Gather every line of the records below that contains the string "Leprevost" and copy each one out.
####
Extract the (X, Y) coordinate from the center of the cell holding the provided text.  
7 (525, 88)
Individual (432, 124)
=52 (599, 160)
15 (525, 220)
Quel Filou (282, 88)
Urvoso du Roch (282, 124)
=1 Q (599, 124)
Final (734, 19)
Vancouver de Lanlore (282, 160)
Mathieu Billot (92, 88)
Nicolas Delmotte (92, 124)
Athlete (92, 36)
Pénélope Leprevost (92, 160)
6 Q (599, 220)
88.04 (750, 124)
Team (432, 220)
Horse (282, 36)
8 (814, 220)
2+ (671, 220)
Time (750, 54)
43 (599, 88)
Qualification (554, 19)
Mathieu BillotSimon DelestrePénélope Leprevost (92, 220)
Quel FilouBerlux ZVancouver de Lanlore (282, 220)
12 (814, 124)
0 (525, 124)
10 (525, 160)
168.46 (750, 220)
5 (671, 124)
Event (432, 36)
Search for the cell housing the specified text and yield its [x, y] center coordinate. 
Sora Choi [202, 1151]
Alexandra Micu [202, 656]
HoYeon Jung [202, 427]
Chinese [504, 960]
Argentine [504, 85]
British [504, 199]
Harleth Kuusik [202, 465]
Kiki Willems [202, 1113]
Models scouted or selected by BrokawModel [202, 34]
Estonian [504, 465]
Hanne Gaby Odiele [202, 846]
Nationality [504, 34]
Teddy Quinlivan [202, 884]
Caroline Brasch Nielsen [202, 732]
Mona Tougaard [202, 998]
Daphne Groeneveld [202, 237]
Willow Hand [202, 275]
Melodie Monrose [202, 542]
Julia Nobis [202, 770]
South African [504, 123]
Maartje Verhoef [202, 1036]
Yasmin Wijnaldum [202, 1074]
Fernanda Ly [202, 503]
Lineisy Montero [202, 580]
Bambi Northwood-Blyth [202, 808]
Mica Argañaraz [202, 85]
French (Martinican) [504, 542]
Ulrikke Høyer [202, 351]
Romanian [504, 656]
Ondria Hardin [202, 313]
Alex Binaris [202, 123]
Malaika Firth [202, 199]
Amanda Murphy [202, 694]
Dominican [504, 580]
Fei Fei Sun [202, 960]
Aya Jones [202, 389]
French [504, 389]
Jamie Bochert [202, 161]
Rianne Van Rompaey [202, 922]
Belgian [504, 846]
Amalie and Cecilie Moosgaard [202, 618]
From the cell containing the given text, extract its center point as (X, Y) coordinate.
####
▸ Final answer
Pénélope Leprevost (92, 160)
Mathieu BillotSimon DelestrePénélope Leprevost (92, 220)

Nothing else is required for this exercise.